Problem statement:
Under this task are some entries; return every one of them exactly.

The data:
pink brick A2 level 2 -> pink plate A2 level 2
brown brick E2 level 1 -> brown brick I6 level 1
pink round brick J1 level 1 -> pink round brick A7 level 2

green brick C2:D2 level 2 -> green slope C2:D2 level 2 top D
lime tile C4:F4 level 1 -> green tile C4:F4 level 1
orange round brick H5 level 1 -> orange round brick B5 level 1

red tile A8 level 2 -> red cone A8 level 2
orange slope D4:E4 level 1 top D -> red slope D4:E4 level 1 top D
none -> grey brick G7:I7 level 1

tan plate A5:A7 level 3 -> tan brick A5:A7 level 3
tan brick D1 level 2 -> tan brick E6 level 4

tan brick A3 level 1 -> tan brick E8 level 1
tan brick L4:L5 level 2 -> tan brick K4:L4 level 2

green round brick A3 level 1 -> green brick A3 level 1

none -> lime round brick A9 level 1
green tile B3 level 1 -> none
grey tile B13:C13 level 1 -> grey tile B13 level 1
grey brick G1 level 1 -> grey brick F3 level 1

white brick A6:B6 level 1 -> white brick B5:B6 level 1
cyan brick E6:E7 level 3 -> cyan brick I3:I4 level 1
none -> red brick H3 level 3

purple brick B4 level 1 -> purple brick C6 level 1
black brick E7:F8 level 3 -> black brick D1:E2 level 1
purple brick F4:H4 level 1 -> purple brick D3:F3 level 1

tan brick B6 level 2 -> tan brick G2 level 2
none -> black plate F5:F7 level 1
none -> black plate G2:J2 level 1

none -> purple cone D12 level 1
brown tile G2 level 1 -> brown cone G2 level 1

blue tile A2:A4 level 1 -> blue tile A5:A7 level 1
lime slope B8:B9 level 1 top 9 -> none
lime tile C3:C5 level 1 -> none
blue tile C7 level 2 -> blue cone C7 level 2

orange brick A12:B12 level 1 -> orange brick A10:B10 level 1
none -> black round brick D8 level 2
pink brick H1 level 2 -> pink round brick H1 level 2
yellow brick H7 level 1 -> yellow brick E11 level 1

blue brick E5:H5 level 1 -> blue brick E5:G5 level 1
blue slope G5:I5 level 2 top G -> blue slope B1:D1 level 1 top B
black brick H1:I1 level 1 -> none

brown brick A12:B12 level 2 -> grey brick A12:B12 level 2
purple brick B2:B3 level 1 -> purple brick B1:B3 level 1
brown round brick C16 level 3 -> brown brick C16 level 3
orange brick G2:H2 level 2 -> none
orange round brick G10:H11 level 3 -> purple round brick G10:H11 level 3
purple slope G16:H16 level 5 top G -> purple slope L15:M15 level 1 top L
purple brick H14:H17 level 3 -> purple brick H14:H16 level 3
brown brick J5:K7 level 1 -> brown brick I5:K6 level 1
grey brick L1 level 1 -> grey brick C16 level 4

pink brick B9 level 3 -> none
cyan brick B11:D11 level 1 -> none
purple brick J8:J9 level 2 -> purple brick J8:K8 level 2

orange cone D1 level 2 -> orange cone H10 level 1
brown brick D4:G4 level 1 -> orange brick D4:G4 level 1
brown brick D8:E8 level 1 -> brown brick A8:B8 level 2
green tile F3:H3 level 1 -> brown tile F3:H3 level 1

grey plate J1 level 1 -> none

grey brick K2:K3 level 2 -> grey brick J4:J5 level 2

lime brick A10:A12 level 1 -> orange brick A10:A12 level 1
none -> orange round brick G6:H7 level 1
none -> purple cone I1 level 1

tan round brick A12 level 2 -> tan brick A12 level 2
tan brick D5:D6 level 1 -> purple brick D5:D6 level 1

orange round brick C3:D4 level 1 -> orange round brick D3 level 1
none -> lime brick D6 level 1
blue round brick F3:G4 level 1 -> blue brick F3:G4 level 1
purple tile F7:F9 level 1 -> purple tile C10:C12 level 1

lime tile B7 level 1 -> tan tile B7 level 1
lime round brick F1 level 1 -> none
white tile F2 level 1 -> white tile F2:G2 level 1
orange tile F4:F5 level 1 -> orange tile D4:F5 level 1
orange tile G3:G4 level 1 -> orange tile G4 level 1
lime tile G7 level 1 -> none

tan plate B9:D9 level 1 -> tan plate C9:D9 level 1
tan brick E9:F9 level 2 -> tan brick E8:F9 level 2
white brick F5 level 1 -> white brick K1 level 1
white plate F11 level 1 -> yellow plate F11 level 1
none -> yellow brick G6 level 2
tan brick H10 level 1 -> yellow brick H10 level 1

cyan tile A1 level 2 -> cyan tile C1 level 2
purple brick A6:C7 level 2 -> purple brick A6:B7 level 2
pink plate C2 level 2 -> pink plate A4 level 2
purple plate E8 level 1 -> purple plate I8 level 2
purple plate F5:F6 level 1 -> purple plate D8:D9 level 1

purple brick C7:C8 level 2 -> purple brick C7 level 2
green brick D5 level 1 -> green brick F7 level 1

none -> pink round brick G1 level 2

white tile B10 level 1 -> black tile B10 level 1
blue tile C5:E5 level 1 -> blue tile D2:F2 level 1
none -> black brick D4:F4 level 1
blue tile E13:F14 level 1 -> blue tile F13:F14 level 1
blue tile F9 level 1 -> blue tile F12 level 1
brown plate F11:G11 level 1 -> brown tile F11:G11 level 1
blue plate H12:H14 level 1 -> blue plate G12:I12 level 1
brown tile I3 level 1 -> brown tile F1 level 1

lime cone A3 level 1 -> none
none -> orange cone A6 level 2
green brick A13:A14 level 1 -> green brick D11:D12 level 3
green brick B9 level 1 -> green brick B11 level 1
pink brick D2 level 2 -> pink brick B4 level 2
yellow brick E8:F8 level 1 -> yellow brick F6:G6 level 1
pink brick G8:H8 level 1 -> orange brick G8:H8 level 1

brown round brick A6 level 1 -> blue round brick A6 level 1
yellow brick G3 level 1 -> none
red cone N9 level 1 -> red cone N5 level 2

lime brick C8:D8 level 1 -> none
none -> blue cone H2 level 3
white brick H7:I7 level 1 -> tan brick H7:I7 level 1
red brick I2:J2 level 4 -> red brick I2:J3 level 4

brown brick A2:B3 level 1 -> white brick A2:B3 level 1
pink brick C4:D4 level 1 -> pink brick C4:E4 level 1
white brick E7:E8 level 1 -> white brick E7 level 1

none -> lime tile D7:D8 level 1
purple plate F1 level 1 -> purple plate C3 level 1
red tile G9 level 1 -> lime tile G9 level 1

Response:
pink brick A2 level 2 -> pink plate A2 level 2
brown brick E2 level 1 -> brown brick I6 level 1
pink round brick J1 level 1 -> pink round brick A7 level 2

green brick C2:D2 level 2 -> green slope C2:D2 level 2 top D
lime tile C4:F4 level 1 -> green tile C4:F4 level 1
orange round brick H5 level 1 -> orange round brick B5 level 1

red tile A8 level 2 -> red cone A8 level 2
orange slope D4:E4 level 1 top D -> red slope D4:E4 level 1 top D
none -> grey brick G7:I7 level 1

tan plate A5:A7 level 3 -> tan brick A5:A7 level 3
tan brick D1 level 2 -> tan brick E6 level 4

tan brick A3 level 1 -> tan brick E8 level 1
tan brick L4:L5 level 2 -> tan brick K4:L4 level 2

green round brick A3 level 1 -> green brick A3 level 1

none -> lime round brick A9 level 1
green tile B3 level 1 -> none
grey tile B13:C13 level 1 -> grey tile B13 level 1
grey brick G1 level 1 -> grey brick F3 level 1

white brick A6:B6 level 1 -> white brick B5:B6 level 1
cyan brick E6:E7 level 3 -> cyan brick I3:I4 level 1
none -> red brick H3 level 3

purple brick B4 level 1 -> purple brick C6 level 1
black brick E7:F8 level 3 -> black brick D1:E2 level 1
purple brick F4:H4 level 1 -> purple brick D3:F3 level 1

tan brick B6 level 2 -> tan brick G2 level 2
none -> black plate F5:F7 level 1
none -> black plate G2:J2 level 1

none -> purple cone D12 level 1
brown tile G2 level 1 -> brown cone G2 level 1

blue tile A2:A4 level 1 -> blue tile A5:A7 level 1
lime slope B8:B9 level 1 top 9 -> none
lime tile C3:C5 level 1 -> none
blue tile C7 level 2 -> blue cone C7 level 2

orange brick A12:B12 level 1 -> orange brick A10:B10 level 1
none -> black round brick D8 level 2
pink brick H1 level 2 -> pink round brick H1 level 2
yellow brick H7 level 1 -> yellow brick E11 level 1

blue brick E5:H5 level 1 -> blue brick E5:G5 level 1
blue slope G5:I5 level 2 top G -> blue slope B1:D1 level 1 top B
black brick H1:I1 level 1 -> none

brown brick A12:B12 level 2 -> grey brick A12:B12 level 2
purple brick B2:B3 level 1 -> purple brick B1:B3 level 1
brown round brick C16 level 3 -> brown brick C16 level 3
orange brick G2:H2 level 2 -> none
orange round brick G10:H11 level 3 -> purple round brick G10:H11 level 3
purple slope G16:H16 level 5 top G -> purple slope L15:M15 level 1 top L
purple brick H14:H17 level 3 -> purple brick H14:H16 level 3
brown brick J5:K7 level 1 -> brown brick I5:K6 level 1
grey brick L1 level 1 -> grey brick C16 level 4

pink brick B9 level 3 -> none
cyan brick B11:D11 level 1 -> none
purple brick J8:J9 level 2 -> purple brick J8:K8 level 2

orange cone D1 level 2 -> orange cone H10 level 1
brown brick D4:G4 level 1 -> orange brick D4:G4 level 1
brown brick D8:E8 level 1 -> brown brick A8:B8 level 2
green tile F3:H3 level 1 -> brown tile F3:H3 level 1

grey plate J1 level 1 -> none

grey brick K2:K3 level 2 -> grey brick J4:J5 level 2

lime brick A10:A12 level 1 -> orange brick A10:A12 level 1
none -> orange round brick G6:H7 level 1
none -> purple cone I1 level 1

tan round brick A12 level 2 -> tan brick A12 level 2
tan brick D5:D6 level 1 -> purple brick D5:D6 level 1

orange round brick C3:D4 level 1 -> orange round brick D3 level 1
none -> lime brick D6 level 1
blue round brick F3:G4 level 1 -> blue brick F3:G4 level 1
purple tile F7:F9 level 1 -> purple tile C10:C12 level 1

lime tile B7 level 1 -> tan tile B7 level 1
lime round brick F1 level 1 -> none
white tile F2 level 1 -> white tile F2:G2 level 1
orange tile F4:F5 level 1 -> orange tile D4:F5 level 1
orange tile G3:G4 level 1 -> orange tile G4 level 1
lime tile G7 level 1 -> none

tan plate B9:D9 level 1 -> tan plate C9:D9 level 1
tan brick E9:F9 level 2 -> tan brick E8:F9 level 2
white brick F5 level 1 -> white brick K1 level 1
white plate F11 level 1 -> yellow plate F11 level 1
none -> yellow brick G6 level 2
tan brick H10 level 1 -> yellow brick H10 level 1

cyan tile A1 level 2 -> cyan tile C1 level 2
purple brick A6:C7 level 2 -> purple brick A6:B7 level 2
pink plate C2 level 2 -> pink plate A4 level 2
purple plate E8 level 1 -> purple plate I8 level 2
purple plate F5:F6 level 1 -> purple plate D8:D9 level 1

purple brick C7:C8 level 2 -> purple brick C7 level 2
green brick D5 level 1 -> green brick F7 level 1

none -> pink round brick G1 level 2

white tile B10 level 1 -> black tile B10 level 1
blue tile C5:E5 level 1 -> blue tile D2:F2 level 1
none -> black brick D4:F4 level 1
blue tile E13:F14 level 1 -> blue tile F13:F14 level 1
blue tile F9 level 1 -> blue tile F12 level 1
brown plate F11:G11 level 1 -> brown tile F11:G11 level 1
blue plate H12:H14 level 1 -> blue plate G12:I12 level 1
brown tile I3 level 1 -> brown tile F1 level 1

lime cone A3 level 1 -> none
none -> orange cone A6 level 2
green brick A13:A14 level 1 -> green brick D11:D12 level 3
green brick B9 level 1 -> green brick B11 level 1
pink brick D2 level 2 -> pink brick B4 level 2
yellow brick E8:F8 level 1 -> yellow brick F6:G6 level 1
pink brick G8:H8 level 1 -> orange brick G8:H8 level 1

brown round brick A6 level 1 -> blue round brick A6 level 1
yellow brick G3 level 1 -> none
red cone N9 level 1 -> red cone N5 level 2

lime brick C8:D8 level 1 -> none
none -> blue cone H2 level 3
white brick H7:I7 level 1 -> tan brick H7:I7 level 1
red brick I2:J2 level 4 -> red brick I2:J3 level 4

brown brick A2:B3 level 1 -> white brick A2:B3 level 1
pink brick C4:D4 level 1 -> pink brick C4:E4 level 1
white brick E7:E8 level 1 -> white brick E7 level 1

none -> lime tile D7:D8 level 1
purple plate F1 level 1 -> purple plate C3 level 1
red tile G9 level 1 -> lime tile G9 level 1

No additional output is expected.